### Task statement
The records below are to be transcribed exactly from their first line to the line that has "(472, 211) = (372, 311): orange", inclusive, with every picture omitted.

Records provided START

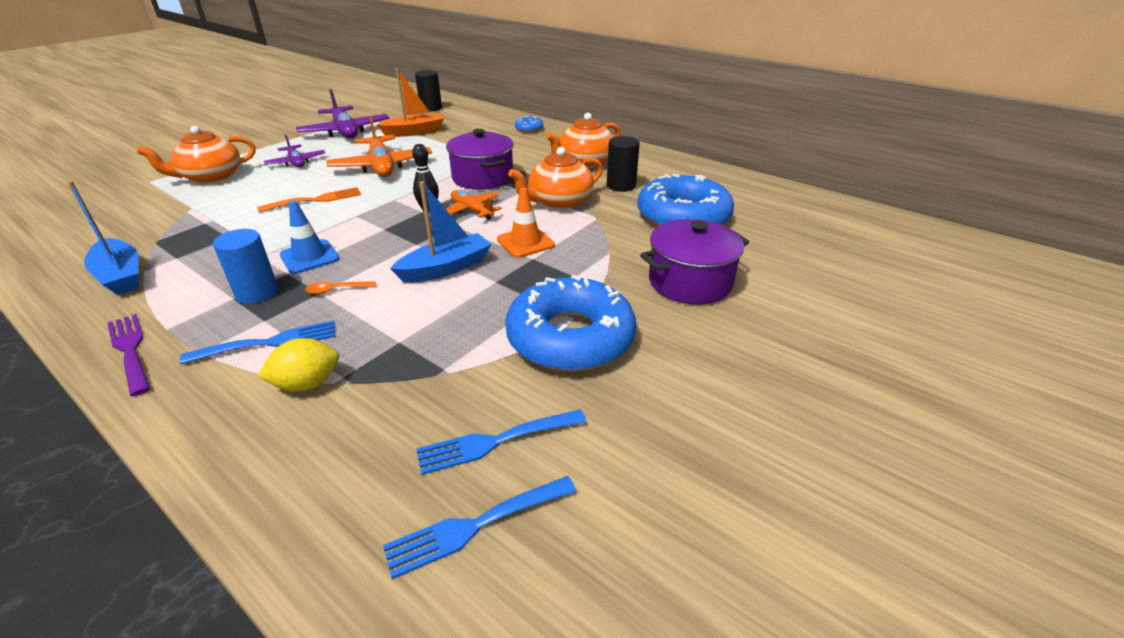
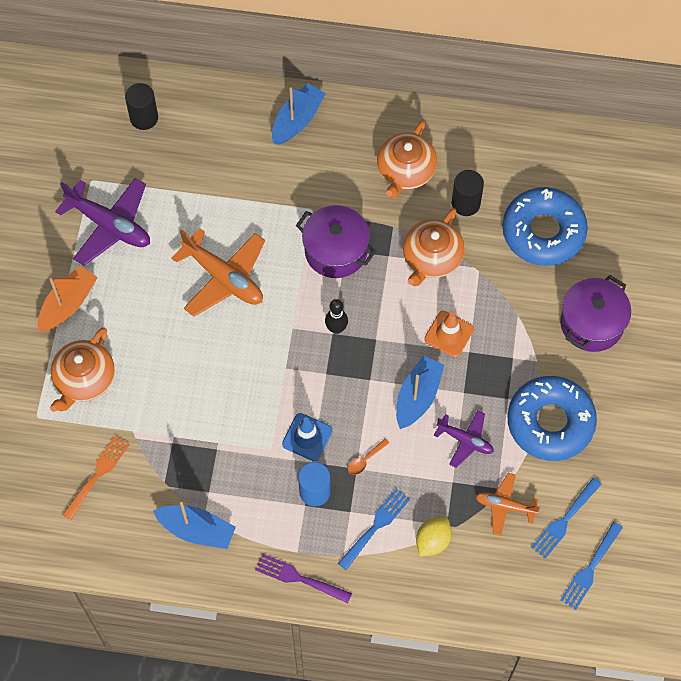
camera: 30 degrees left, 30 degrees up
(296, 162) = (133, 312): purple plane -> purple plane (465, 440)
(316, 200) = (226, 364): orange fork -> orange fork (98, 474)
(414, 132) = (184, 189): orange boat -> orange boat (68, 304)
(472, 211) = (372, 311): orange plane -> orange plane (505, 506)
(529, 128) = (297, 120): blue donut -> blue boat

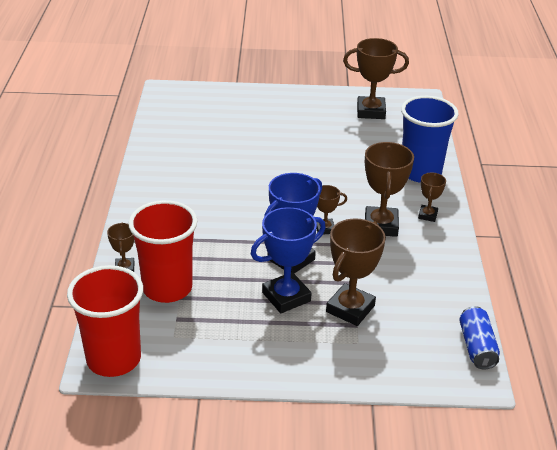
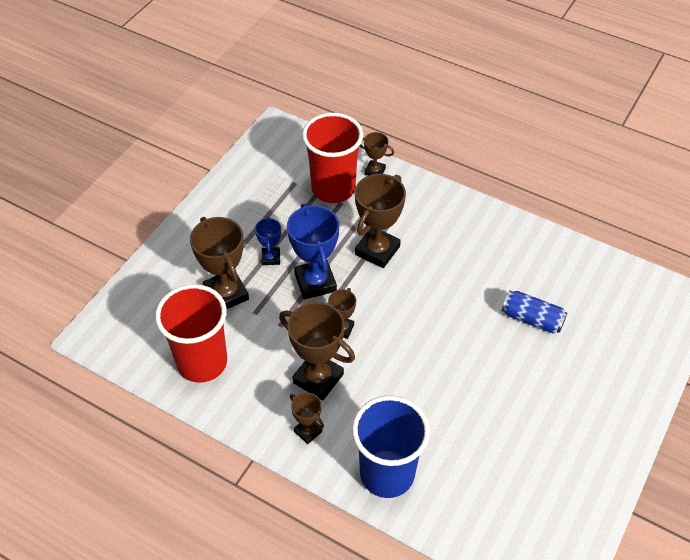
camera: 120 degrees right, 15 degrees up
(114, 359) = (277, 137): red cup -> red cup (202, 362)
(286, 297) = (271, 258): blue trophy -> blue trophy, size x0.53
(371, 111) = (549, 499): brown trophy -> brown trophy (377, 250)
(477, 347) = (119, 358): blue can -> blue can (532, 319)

Records provided END

### Response below
camera: 30 degrees left, 30 degrees up
(296, 162) = (133, 312): purple plane -> purple plane (465, 440)
(316, 200) = (226, 364): orange fork -> orange fork (98, 474)
(414, 132) = (184, 189): orange boat -> orange boat (68, 304)
(472, 211) = (372, 311): orange plane -> orange plane (505, 506)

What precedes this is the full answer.